Start of Data to examine
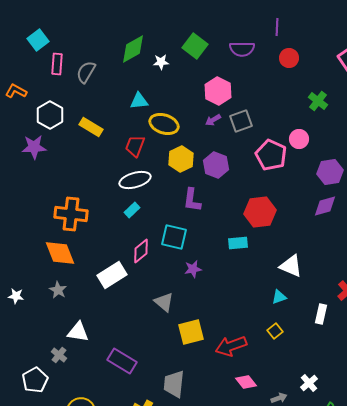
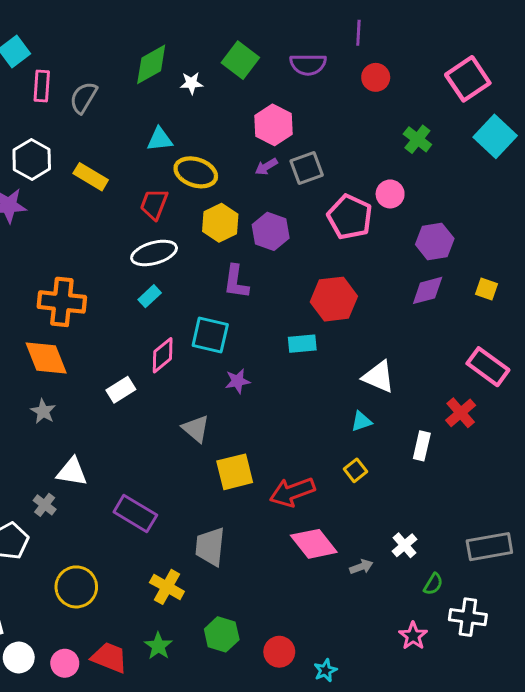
white rectangle: (112, 275) -> (121, 390), size x0.7
pink diamond: (246, 382) -> (314, 544), size x1.5

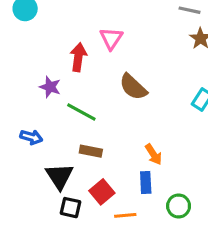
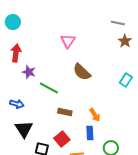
red arrow: (78, 57) -> (16, 53), moved
brown rectangle: (91, 151) -> (65, 112), moved
black triangle: (60, 176) -> (24, 129), moved

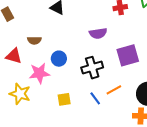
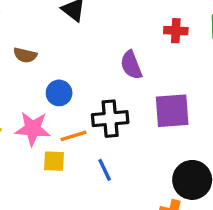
purple semicircle: (98, 33) -> (131, 65), turned 66
pink star: (39, 73) -> (33, 129), moved
orange line: (114, 90) -> (73, 136), moved

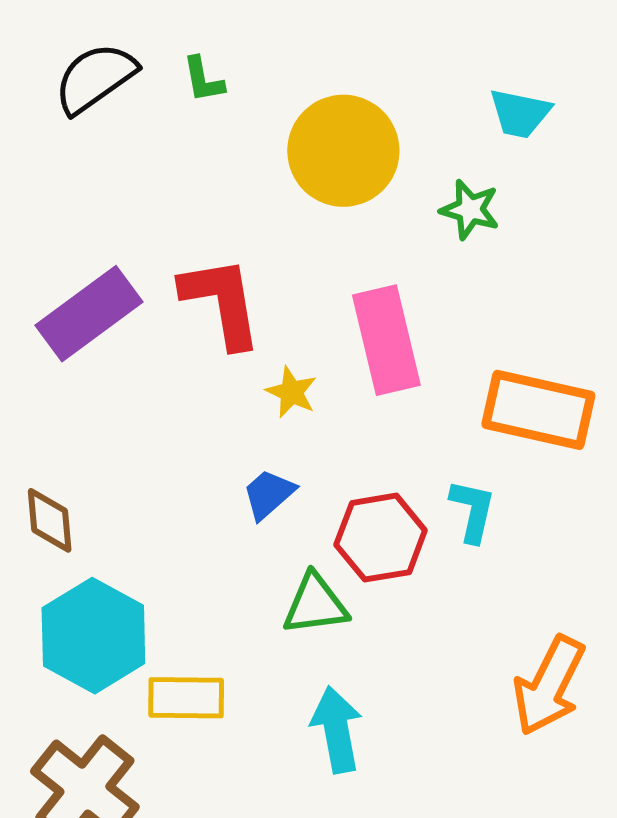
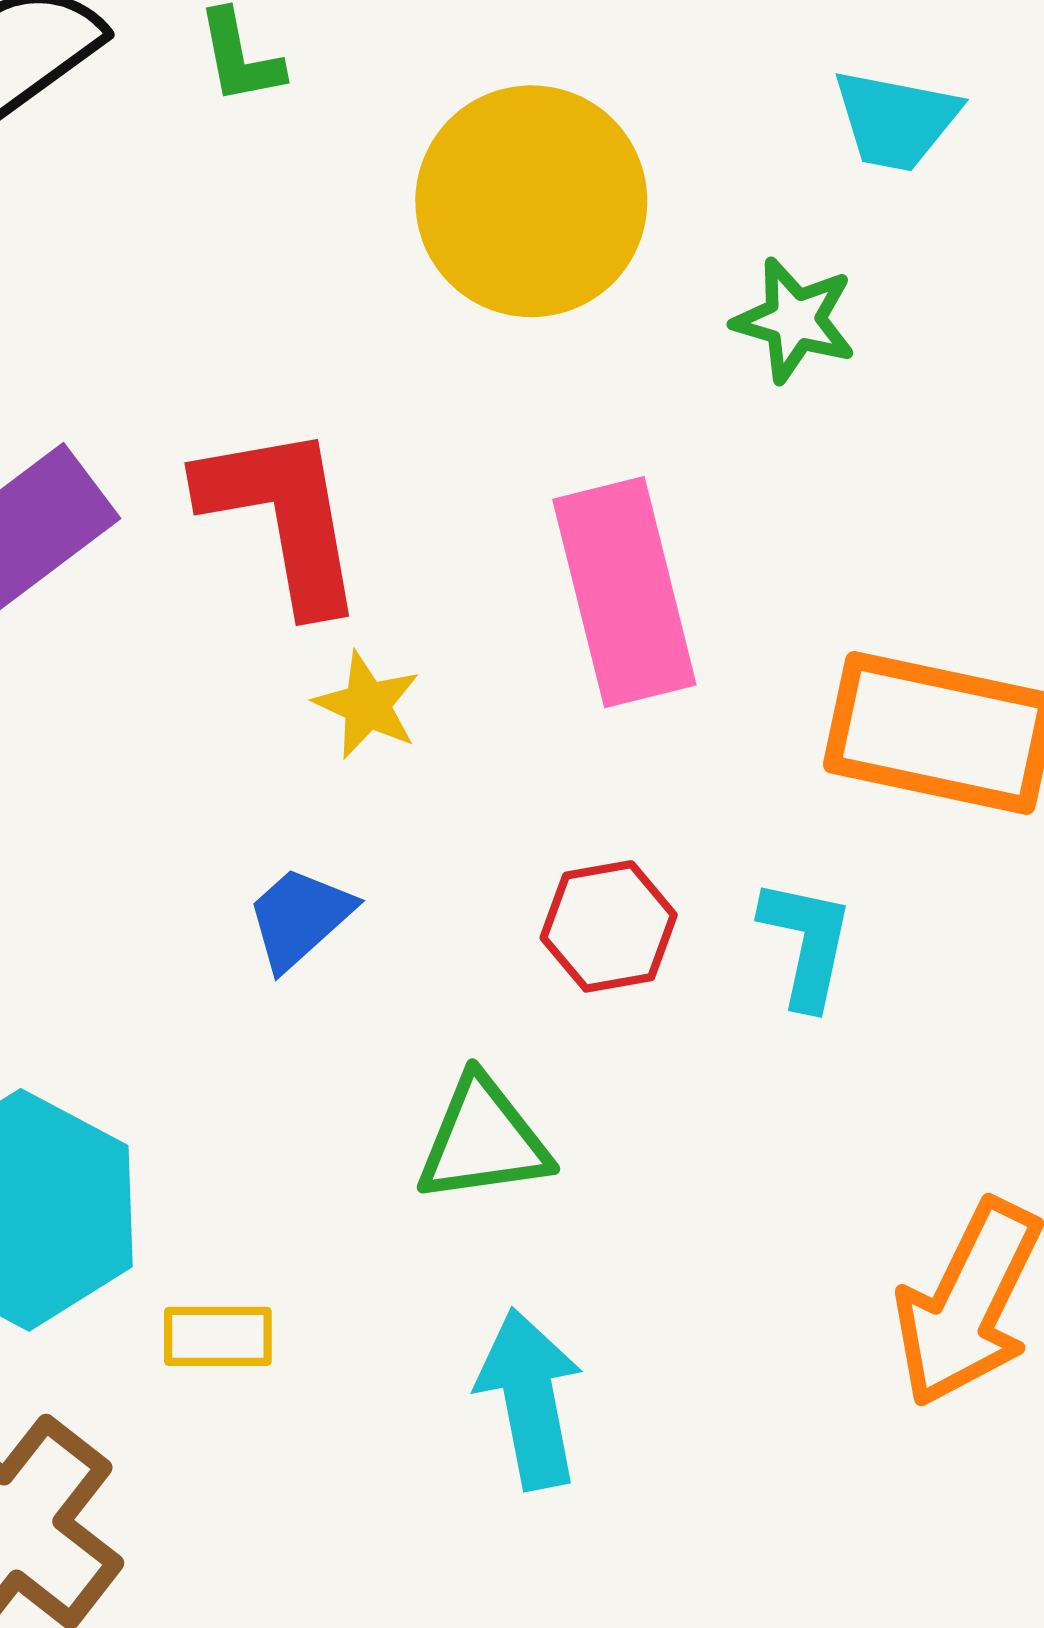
yellow star: (291, 392) -> (367, 705), moved
blue trapezoid: (269, 494) -> (300, 918), moved
red hexagon: (381, 538) -> (609, 926), moved, size x0.7
yellow rectangle: (186, 698) -> (218, 1336), size x0.7

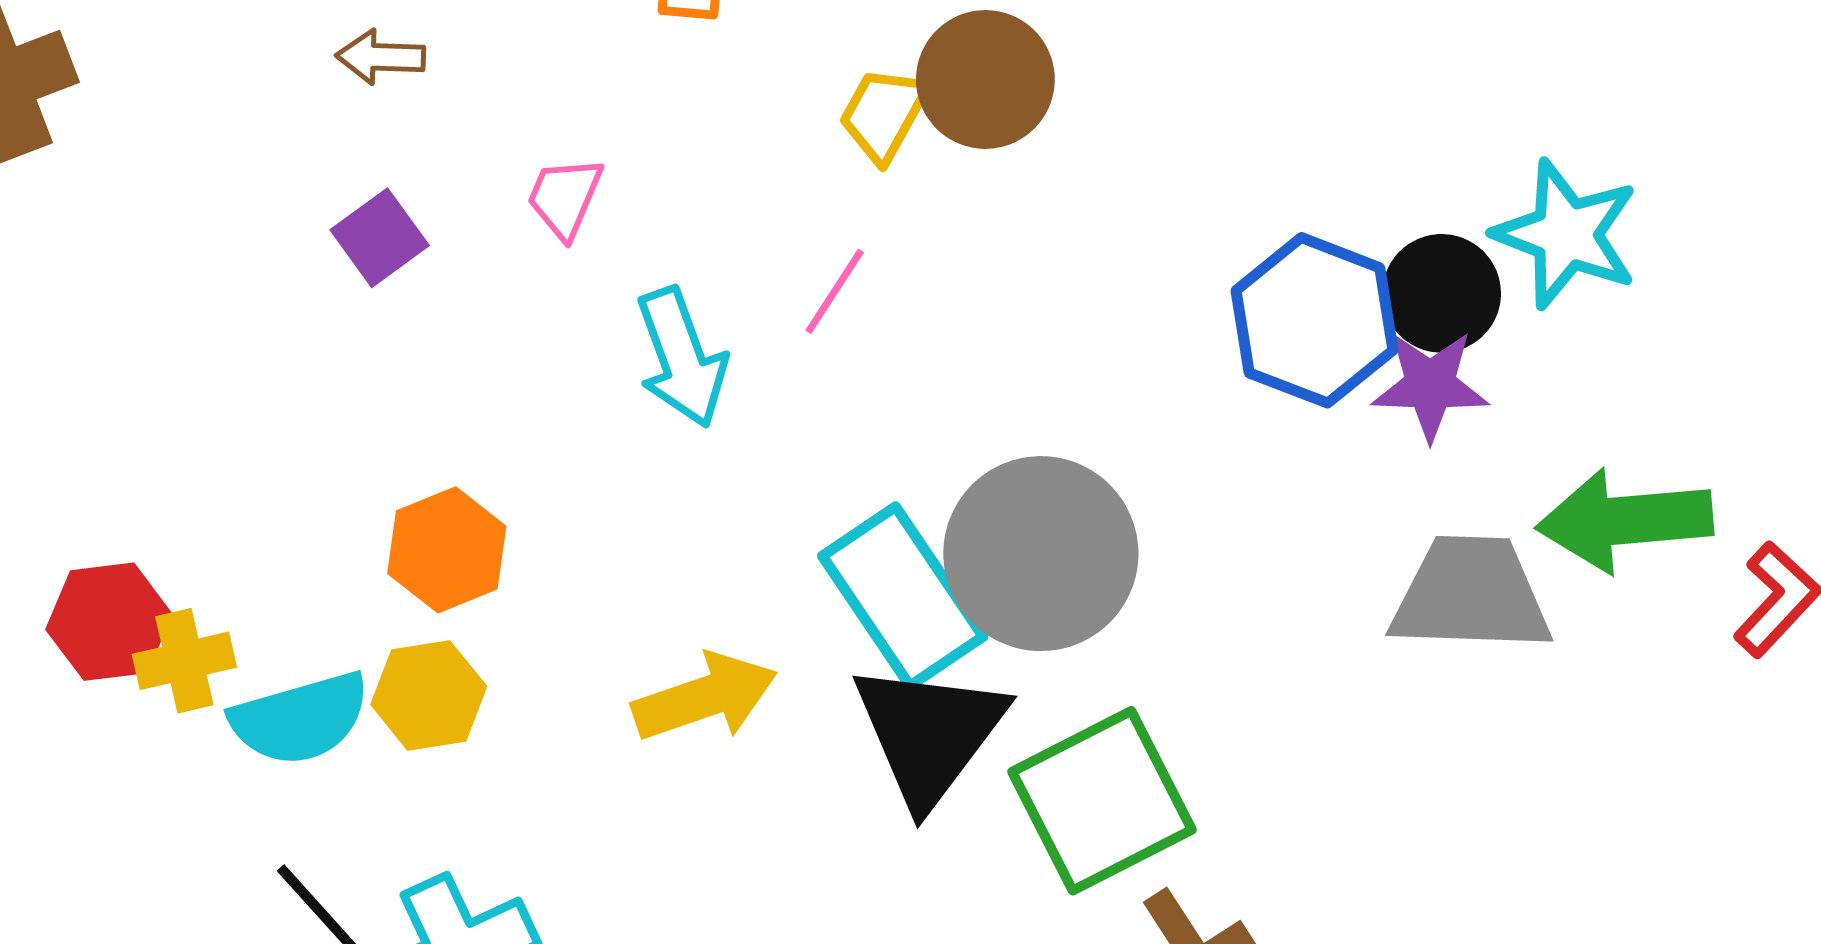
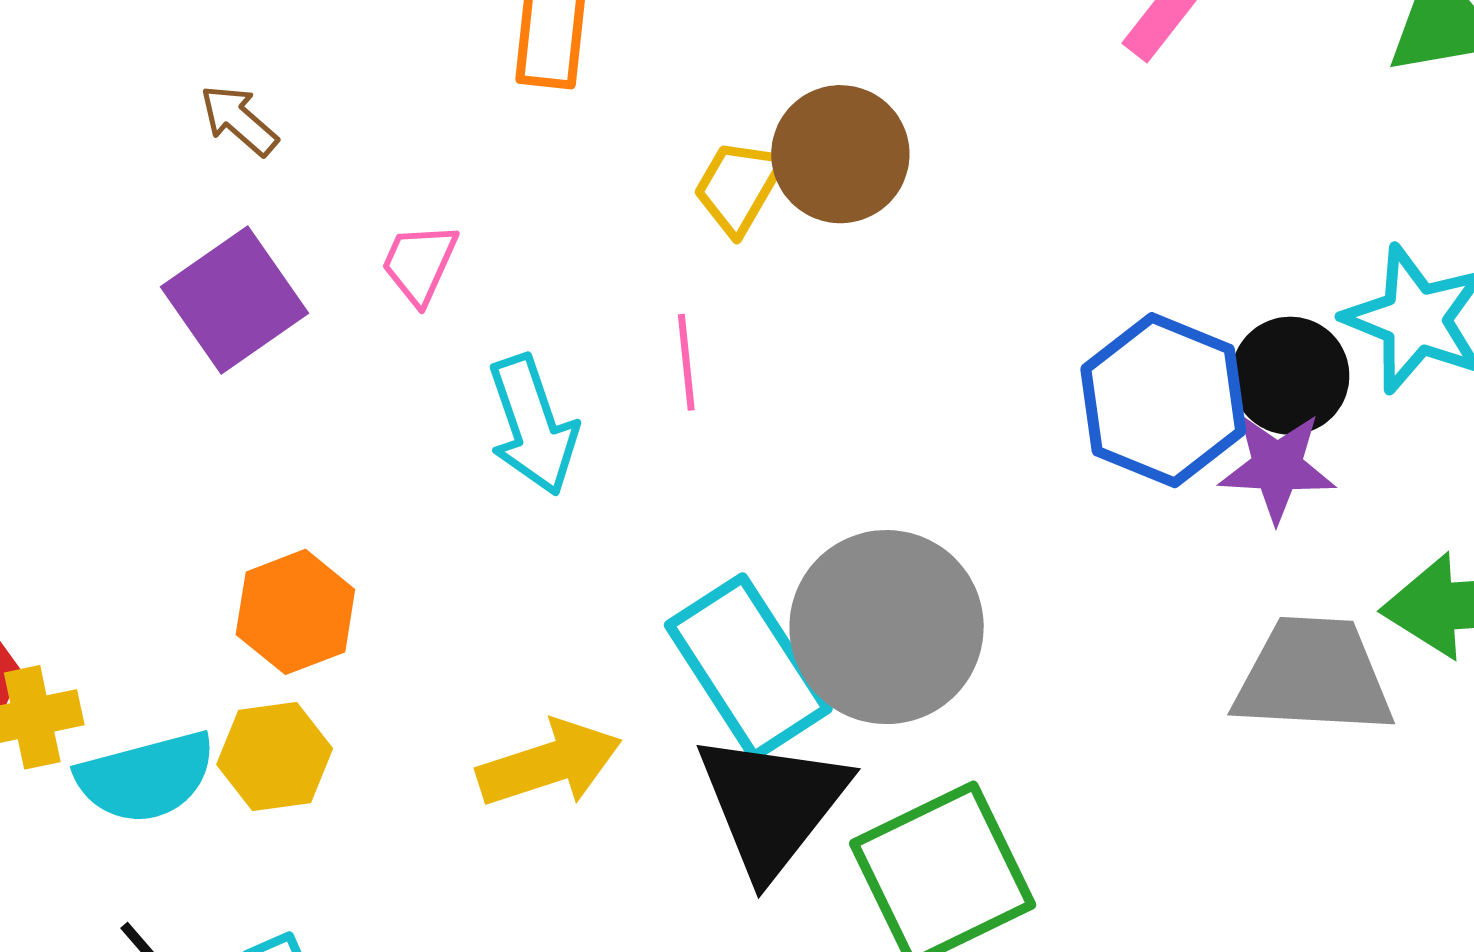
brown arrow: (381, 57) -> (239, 120), turned 38
purple square: (380, 238) -> (235, 300), size x1.5
pink line: (835, 291) -> (686, 362), turned -40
End of Data to examine
**Activity**
Print each entry precisely as written; the pictures stay out.

**Output for this exercise**
white rectangle: (112, 275) -> (121, 390), size x0.7
pink diamond: (246, 382) -> (314, 544), size x1.5

red arrow: (78, 57) -> (16, 53), moved
brown rectangle: (91, 151) -> (65, 112), moved
black triangle: (60, 176) -> (24, 129), moved

purple semicircle: (98, 33) -> (131, 65), turned 66
pink star: (39, 73) -> (33, 129), moved
orange line: (114, 90) -> (73, 136), moved

yellow star: (291, 392) -> (367, 705), moved
blue trapezoid: (269, 494) -> (300, 918), moved
red hexagon: (381, 538) -> (609, 926), moved, size x0.7
yellow rectangle: (186, 698) -> (218, 1336), size x0.7

brown arrow: (381, 57) -> (239, 120), turned 38
purple square: (380, 238) -> (235, 300), size x1.5
pink line: (835, 291) -> (686, 362), turned -40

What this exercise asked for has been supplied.